Could you reproduce the lines below from the one with "turquoise ring: 4 -> 1" through the one with "red cupcake: 9 -> 11"? Keep both ends and add nothing.

Collection entries:
-- Opening Marker --

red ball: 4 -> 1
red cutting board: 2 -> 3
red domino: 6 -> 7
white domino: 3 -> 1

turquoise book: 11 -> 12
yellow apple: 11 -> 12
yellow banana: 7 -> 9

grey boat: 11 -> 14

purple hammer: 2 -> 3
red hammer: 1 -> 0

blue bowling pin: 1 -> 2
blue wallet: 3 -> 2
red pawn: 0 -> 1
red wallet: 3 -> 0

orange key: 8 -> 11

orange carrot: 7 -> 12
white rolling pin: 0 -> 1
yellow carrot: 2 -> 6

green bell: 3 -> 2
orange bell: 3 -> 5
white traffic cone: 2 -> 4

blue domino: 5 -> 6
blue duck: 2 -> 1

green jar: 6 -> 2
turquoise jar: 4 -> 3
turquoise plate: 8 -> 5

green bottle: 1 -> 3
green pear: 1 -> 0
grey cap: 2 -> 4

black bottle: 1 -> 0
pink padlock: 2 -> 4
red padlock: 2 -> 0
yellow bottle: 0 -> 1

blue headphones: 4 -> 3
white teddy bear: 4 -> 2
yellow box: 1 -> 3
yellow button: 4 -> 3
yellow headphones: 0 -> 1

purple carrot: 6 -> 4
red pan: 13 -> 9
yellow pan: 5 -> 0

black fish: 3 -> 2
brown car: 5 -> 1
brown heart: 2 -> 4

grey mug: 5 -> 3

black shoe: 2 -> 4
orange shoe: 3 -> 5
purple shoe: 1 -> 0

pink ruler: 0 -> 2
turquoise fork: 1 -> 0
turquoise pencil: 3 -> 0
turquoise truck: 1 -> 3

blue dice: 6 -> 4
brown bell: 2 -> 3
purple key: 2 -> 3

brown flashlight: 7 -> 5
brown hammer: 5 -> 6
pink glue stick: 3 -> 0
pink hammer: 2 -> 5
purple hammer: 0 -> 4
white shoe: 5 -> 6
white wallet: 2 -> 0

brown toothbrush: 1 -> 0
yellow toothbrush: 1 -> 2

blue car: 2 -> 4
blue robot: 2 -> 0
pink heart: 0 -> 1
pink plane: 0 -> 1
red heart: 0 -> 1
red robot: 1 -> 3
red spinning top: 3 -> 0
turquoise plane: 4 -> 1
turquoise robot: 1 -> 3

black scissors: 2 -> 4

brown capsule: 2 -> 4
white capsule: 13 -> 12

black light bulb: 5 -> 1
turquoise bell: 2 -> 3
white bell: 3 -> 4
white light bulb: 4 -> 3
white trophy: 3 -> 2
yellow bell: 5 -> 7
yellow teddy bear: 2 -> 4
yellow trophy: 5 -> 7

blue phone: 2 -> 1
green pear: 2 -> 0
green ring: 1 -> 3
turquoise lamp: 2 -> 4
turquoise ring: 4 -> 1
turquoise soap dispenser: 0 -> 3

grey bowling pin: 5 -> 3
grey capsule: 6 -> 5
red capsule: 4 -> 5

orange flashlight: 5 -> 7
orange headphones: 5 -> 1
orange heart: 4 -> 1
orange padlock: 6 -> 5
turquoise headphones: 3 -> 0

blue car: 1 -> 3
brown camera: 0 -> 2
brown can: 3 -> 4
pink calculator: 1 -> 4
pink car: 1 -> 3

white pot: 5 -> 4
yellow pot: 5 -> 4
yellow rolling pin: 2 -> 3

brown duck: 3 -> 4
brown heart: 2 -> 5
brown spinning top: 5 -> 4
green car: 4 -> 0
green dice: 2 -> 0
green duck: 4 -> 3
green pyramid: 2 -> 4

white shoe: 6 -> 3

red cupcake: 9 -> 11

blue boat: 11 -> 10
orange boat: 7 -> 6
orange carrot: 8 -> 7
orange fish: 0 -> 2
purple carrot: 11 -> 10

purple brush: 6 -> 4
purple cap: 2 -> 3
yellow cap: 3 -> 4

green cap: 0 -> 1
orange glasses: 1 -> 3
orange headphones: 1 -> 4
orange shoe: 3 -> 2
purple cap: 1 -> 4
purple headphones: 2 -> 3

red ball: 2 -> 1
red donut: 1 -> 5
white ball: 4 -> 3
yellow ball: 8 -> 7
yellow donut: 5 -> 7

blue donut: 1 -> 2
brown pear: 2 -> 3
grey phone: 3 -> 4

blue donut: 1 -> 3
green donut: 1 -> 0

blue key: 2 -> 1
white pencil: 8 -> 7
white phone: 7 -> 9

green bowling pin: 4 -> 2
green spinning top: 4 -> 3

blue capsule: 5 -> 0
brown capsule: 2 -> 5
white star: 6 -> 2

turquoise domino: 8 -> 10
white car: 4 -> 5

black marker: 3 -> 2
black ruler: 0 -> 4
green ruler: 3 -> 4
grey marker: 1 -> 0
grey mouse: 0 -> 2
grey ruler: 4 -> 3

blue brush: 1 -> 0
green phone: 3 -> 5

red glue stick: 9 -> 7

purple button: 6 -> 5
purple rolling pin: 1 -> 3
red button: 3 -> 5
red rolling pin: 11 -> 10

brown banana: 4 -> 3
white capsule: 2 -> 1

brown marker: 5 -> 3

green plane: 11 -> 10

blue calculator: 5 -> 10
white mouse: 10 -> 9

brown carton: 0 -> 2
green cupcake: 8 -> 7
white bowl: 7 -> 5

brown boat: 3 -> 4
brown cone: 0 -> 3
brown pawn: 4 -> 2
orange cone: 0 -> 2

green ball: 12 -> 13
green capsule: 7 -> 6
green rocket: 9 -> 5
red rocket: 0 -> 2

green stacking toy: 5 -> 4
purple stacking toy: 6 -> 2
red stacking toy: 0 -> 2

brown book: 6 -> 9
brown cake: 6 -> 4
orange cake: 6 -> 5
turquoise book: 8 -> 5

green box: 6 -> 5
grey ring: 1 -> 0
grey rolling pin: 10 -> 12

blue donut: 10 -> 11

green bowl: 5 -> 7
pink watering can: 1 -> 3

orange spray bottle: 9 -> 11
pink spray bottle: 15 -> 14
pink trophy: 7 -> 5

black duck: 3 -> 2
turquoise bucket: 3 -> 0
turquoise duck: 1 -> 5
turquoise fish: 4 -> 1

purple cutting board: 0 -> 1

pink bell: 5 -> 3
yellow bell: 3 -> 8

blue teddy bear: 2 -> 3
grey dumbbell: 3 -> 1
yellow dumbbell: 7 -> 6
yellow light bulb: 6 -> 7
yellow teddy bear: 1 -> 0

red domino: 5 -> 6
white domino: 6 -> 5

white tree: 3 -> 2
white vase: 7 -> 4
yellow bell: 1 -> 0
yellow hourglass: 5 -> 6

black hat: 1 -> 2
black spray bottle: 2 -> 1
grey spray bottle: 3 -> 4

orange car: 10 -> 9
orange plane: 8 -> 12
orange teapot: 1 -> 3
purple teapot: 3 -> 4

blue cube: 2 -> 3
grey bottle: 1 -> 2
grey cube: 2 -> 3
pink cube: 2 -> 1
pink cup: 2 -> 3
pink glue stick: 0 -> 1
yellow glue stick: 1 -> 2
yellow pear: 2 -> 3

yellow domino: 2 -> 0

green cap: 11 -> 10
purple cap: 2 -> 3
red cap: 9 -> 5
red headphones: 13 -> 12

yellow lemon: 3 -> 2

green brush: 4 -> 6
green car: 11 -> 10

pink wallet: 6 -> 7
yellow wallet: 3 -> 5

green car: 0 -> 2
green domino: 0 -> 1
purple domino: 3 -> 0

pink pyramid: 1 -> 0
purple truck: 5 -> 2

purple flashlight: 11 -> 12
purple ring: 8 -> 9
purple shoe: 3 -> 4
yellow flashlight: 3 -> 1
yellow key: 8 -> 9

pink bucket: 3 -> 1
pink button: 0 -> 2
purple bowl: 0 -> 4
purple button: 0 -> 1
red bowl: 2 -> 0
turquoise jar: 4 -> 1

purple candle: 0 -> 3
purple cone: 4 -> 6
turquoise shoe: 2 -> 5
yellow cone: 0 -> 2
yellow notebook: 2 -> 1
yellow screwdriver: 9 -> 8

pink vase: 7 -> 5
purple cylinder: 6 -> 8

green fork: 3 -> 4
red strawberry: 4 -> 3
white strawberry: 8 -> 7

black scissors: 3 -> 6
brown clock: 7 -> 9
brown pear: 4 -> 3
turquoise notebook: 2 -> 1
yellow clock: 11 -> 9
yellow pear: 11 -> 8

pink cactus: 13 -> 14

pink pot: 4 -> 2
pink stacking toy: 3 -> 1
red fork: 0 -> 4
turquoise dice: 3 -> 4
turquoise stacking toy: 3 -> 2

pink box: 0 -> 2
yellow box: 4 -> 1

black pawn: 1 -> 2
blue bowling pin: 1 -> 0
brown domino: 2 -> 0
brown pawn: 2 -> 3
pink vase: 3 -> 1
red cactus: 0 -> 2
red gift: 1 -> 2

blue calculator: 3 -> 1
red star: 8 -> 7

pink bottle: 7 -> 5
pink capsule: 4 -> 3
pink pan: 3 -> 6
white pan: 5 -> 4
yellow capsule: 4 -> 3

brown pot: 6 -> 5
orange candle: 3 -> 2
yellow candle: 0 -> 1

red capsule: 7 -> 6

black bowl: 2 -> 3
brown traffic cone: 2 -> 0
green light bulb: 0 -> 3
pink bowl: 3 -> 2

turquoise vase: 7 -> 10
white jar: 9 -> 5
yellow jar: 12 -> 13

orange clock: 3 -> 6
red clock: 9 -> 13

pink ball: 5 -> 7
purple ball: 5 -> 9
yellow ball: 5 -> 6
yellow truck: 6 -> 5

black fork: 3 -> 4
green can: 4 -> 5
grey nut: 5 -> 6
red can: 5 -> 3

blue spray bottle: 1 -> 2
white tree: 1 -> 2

-- Closing Marker --

> [Answer to the problem]
turquoise ring: 4 -> 1
turquoise soap dispenser: 0 -> 3

grey bowling pin: 5 -> 3
grey capsule: 6 -> 5
red capsule: 4 -> 5

orange flashlight: 5 -> 7
orange headphones: 5 -> 1
orange heart: 4 -> 1
orange padlock: 6 -> 5
turquoise headphones: 3 -> 0

blue car: 1 -> 3
brown camera: 0 -> 2
brown can: 3 -> 4
pink calculator: 1 -> 4
pink car: 1 -> 3

white pot: 5 -> 4
yellow pot: 5 -> 4
yellow rolling pin: 2 -> 3

brown duck: 3 -> 4
brown heart: 2 -> 5
brown spinning top: 5 -> 4
green car: 4 -> 0
green dice: 2 -> 0
green duck: 4 -> 3
green pyramid: 2 -> 4

white shoe: 6 -> 3

red cupcake: 9 -> 11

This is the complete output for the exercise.